─── Data to examine

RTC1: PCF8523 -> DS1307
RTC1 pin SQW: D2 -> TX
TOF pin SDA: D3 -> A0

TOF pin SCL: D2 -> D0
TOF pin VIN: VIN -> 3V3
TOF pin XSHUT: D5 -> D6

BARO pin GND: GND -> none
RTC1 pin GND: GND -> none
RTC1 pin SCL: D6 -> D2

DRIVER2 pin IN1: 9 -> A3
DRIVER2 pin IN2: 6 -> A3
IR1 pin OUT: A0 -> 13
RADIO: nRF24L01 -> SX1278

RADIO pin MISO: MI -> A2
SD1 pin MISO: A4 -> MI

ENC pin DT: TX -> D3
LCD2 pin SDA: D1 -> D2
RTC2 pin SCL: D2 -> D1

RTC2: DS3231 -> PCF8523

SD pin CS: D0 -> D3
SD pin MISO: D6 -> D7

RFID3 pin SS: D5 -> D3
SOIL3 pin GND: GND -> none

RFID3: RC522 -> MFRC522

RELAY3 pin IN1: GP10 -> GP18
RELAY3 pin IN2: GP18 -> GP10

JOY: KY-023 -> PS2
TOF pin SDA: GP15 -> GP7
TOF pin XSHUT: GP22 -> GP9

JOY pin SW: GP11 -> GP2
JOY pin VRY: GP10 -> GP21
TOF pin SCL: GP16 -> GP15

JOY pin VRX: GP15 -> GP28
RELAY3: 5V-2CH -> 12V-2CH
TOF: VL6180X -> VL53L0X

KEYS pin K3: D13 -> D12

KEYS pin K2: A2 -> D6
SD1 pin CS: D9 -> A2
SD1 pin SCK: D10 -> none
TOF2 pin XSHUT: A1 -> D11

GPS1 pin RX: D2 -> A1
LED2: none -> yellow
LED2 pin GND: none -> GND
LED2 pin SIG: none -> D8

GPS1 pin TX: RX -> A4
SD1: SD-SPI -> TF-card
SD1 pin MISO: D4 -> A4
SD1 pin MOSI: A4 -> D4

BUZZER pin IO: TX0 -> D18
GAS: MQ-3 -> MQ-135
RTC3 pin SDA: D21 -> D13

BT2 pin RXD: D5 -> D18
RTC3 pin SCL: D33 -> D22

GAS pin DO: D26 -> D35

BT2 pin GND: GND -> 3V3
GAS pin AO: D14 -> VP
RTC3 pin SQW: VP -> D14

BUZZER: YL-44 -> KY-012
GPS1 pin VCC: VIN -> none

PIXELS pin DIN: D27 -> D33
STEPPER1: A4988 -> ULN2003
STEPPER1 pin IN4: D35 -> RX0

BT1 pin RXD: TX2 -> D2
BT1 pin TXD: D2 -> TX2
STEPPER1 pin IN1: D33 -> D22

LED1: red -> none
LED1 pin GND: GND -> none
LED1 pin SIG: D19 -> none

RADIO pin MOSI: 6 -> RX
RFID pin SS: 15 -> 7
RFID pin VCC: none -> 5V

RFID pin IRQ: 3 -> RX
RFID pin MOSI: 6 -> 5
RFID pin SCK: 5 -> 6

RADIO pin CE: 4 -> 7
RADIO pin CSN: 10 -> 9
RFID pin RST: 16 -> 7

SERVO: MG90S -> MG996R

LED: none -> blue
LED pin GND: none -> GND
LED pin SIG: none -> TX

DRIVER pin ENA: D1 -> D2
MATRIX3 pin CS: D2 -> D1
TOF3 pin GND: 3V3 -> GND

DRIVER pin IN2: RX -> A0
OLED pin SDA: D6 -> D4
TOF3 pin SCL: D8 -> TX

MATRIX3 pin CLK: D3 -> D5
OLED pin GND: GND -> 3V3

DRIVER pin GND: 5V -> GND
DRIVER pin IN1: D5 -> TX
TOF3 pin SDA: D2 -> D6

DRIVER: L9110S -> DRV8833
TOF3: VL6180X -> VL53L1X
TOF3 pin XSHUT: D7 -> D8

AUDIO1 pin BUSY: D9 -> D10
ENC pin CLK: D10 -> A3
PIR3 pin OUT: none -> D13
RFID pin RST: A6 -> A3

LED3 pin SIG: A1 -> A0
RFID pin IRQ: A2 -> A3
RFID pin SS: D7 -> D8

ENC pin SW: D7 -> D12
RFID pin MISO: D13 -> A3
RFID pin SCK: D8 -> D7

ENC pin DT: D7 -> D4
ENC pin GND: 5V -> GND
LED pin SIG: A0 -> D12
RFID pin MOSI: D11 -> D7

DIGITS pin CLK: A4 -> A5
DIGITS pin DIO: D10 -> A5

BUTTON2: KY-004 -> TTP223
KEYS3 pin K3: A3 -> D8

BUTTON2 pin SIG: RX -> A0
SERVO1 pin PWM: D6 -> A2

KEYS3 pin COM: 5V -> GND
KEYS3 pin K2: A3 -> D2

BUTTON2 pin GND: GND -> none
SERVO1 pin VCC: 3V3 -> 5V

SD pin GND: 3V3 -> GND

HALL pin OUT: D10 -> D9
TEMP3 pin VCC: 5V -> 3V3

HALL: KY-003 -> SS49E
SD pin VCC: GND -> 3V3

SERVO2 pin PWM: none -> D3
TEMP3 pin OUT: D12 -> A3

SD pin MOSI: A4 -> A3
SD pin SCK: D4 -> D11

──────

**Problem description:** When you reach the line in the material above that holds "ENC pin SW: D7 -> D12", begin reproducing lines exactly, and stop after the line that holds "SERVO1 pin VCC: 3V3 -> 5V".

**Solution to this exercise:**
ENC pin SW: D7 -> D12
RFID pin MISO: D13 -> A3
RFID pin SCK: D8 -> D7

ENC pin DT: D7 -> D4
ENC pin GND: 5V -> GND
LED pin SIG: A0 -> D12
RFID pin MOSI: D11 -> D7

DIGITS pin CLK: A4 -> A5
DIGITS pin DIO: D10 -> A5

BUTTON2: KY-004 -> TTP223
KEYS3 pin K3: A3 -> D8

BUTTON2 pin SIG: RX -> A0
SERVO1 pin PWM: D6 -> A2

KEYS3 pin COM: 5V -> GND
KEYS3 pin K2: A3 -> D2

BUTTON2 pin GND: GND -> none
SERVO1 pin VCC: 3V3 -> 5V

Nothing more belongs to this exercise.